** Instructions for the task **
As soon as the line containing "none -> yellow plate F6:F9 level 1" appears in the material below, start returning lines exactly, and end with the line containing "none -> yellow brick F8 level 2".

** Data records **
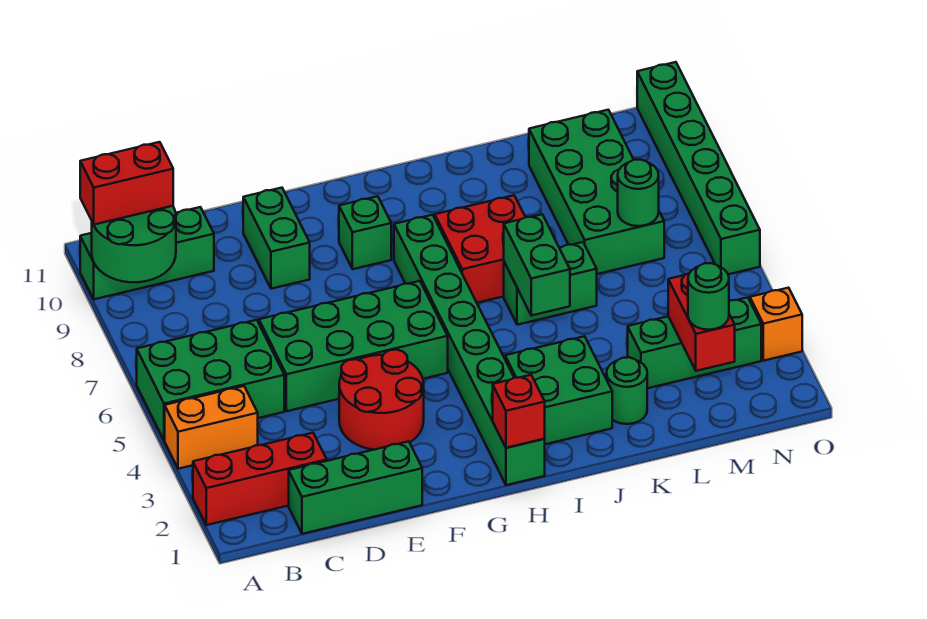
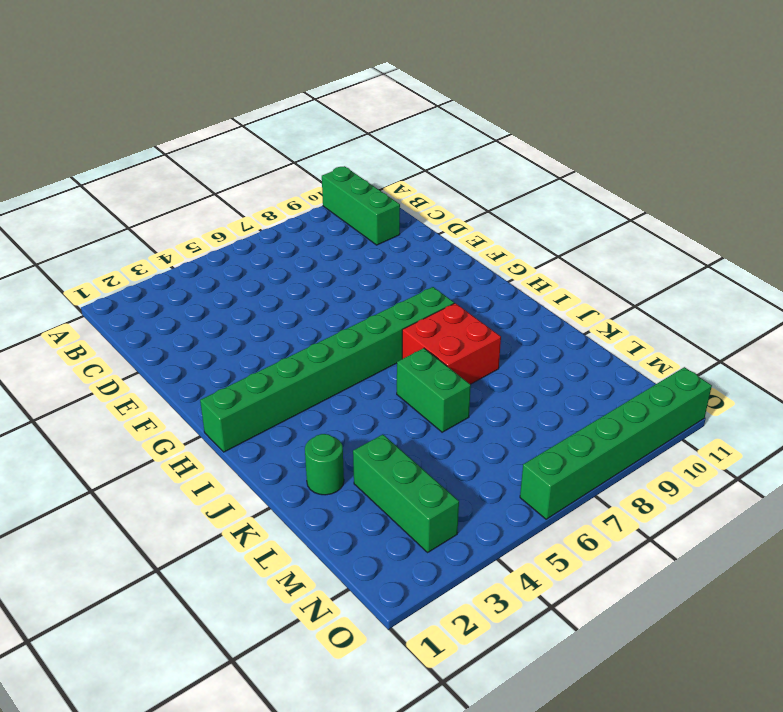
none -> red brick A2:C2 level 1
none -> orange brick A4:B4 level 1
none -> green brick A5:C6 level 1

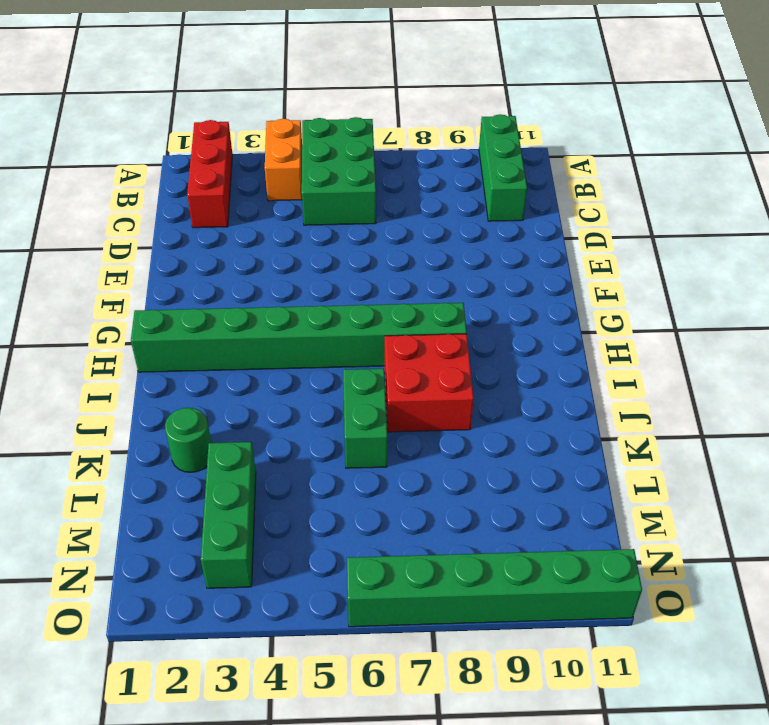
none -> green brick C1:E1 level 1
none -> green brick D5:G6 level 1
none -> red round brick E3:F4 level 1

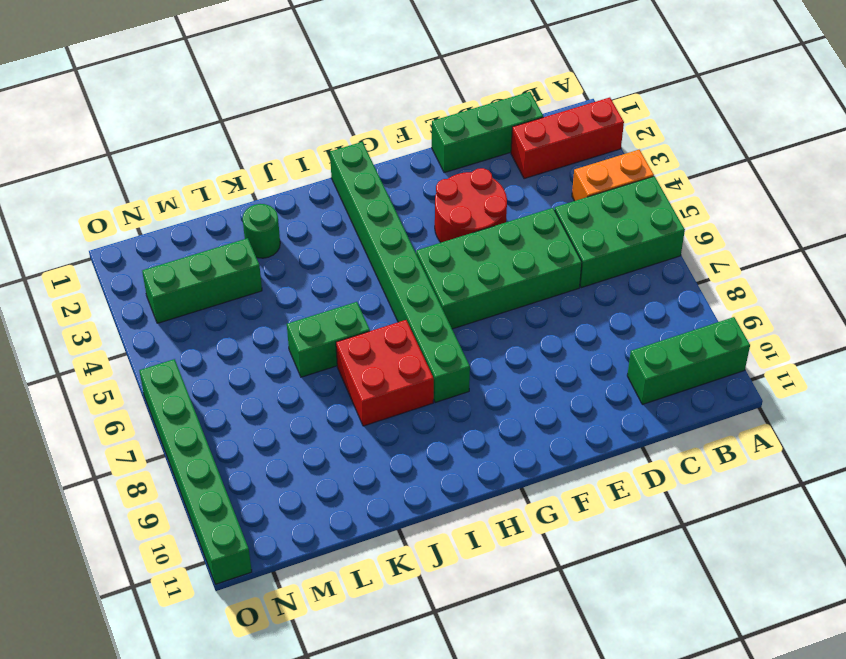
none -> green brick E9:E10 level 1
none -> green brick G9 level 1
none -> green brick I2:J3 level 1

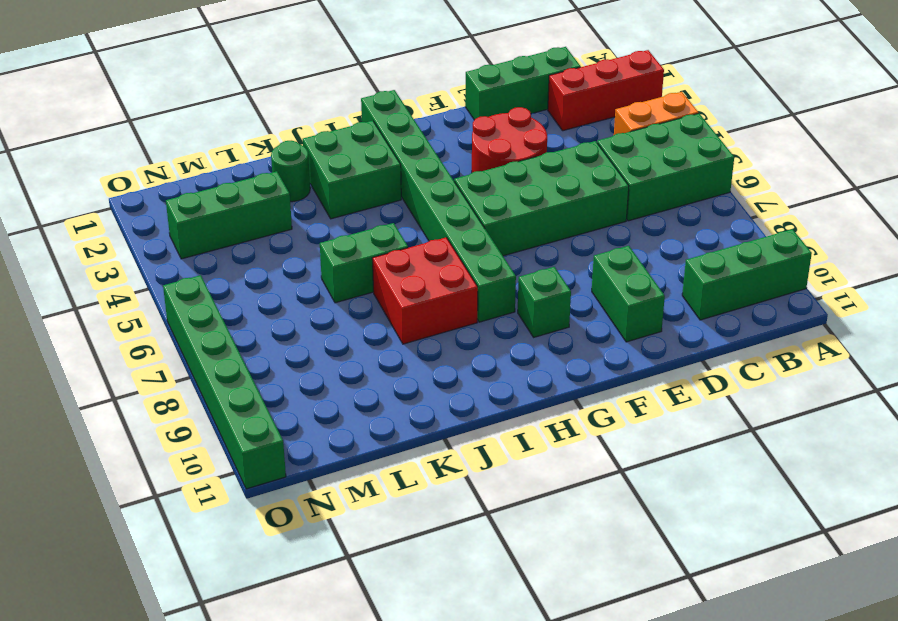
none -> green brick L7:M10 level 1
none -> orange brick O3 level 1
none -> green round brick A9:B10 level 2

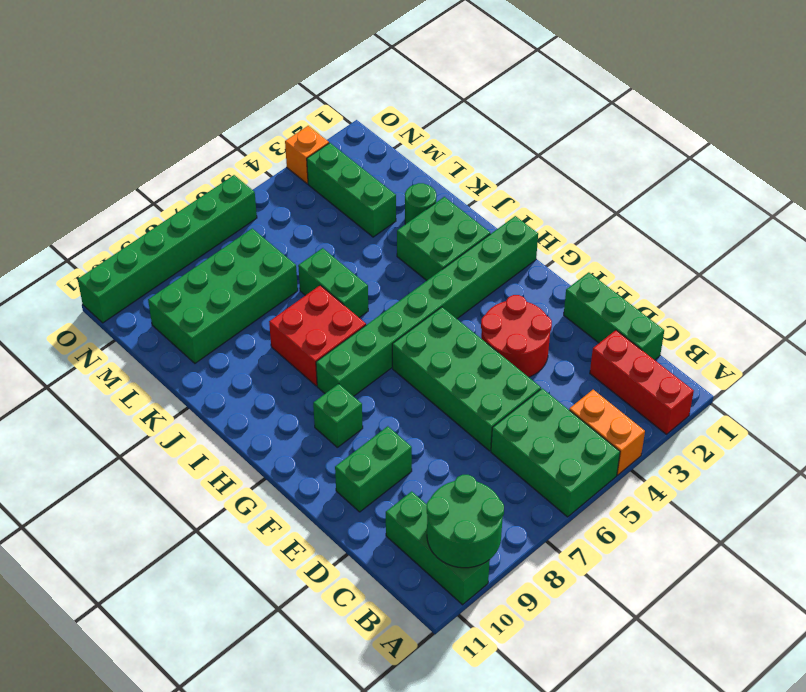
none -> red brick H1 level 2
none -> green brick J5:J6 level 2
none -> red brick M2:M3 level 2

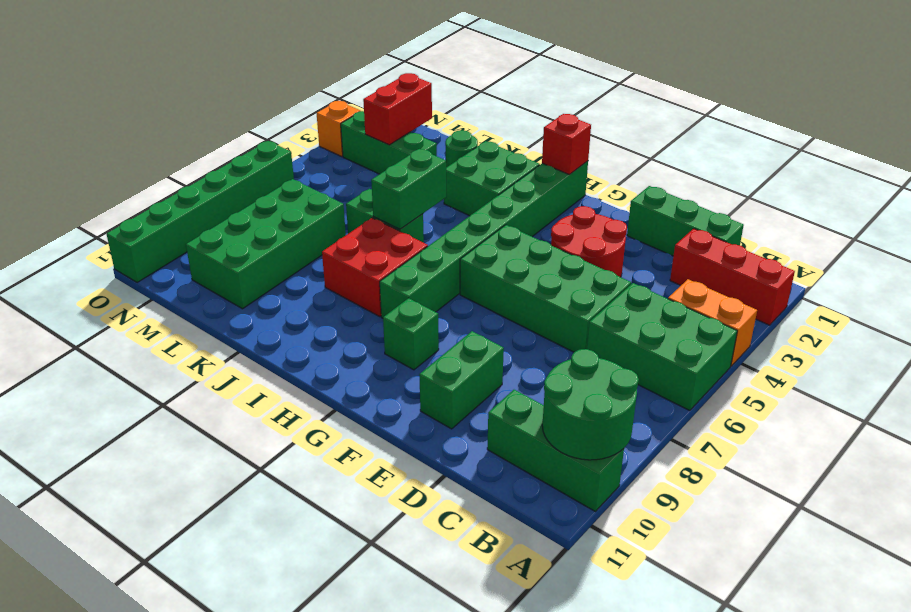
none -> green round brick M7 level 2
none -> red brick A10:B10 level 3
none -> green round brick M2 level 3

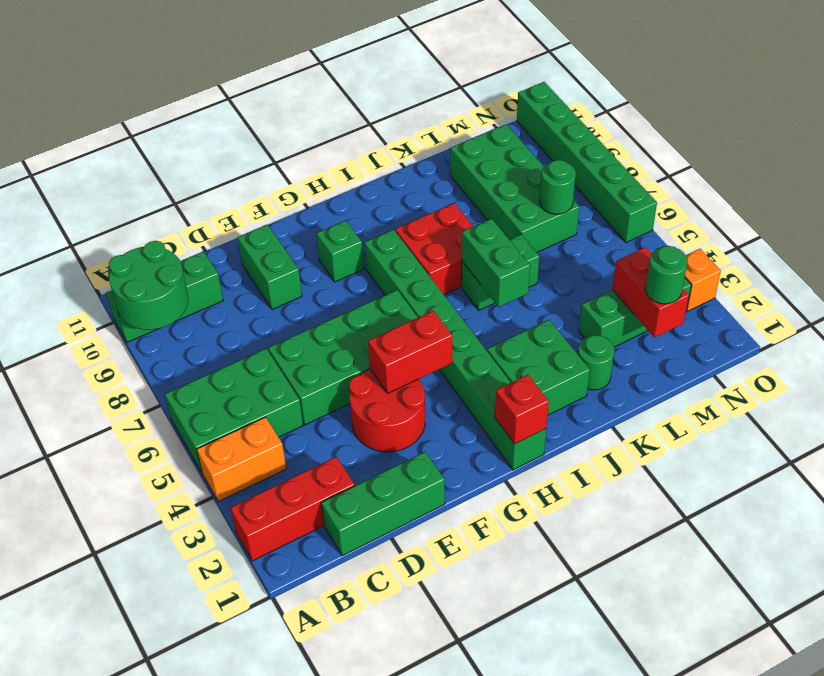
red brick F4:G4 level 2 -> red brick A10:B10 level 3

---

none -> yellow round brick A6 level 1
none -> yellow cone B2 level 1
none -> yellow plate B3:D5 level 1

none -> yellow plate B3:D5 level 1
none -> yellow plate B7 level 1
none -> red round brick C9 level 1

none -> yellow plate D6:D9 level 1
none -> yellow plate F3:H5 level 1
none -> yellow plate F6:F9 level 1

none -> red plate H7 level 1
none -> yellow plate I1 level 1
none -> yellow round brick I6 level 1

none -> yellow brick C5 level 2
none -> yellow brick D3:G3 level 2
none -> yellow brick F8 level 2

** Solution for this exercise **
none -> yellow plate F6:F9 level 1

none -> red plate H7 level 1
none -> yellow plate I1 level 1
none -> yellow round brick I6 level 1

none -> yellow brick C5 level 2
none -> yellow brick D3:G3 level 2
none -> yellow brick F8 level 2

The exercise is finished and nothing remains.